Task directions -> Print all entries below exactly, without images.

Data provided ->

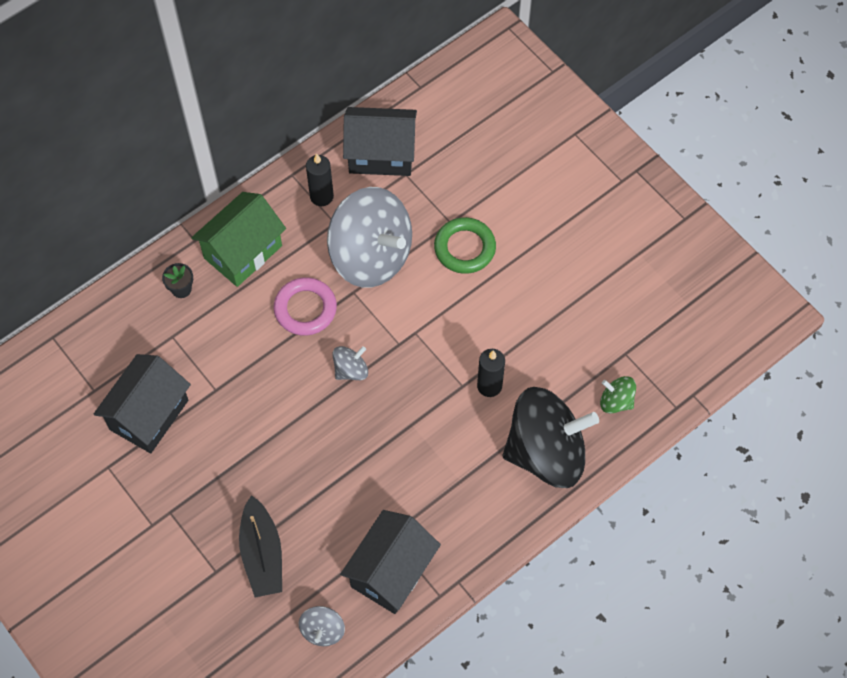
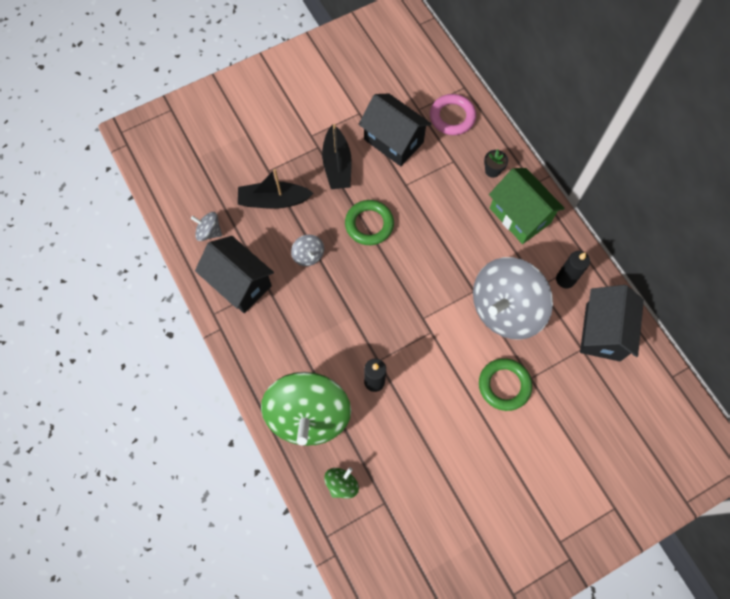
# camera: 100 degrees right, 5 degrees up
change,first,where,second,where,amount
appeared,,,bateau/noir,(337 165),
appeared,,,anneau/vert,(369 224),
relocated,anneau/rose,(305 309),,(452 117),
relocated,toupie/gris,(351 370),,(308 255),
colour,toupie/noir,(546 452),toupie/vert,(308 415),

Answer space ->
# camera: 100 degrees right, 5 degrees up
change,first,where,second,where,amount
appeared,,,bateau/noir,(337 165),
appeared,,,anneau/vert,(369 224),
relocated,anneau/rose,(305 309),,(452 117),
relocated,toupie/gris,(351 370),,(308 255),
colour,toupie/noir,(546 452),toupie/vert,(308 415),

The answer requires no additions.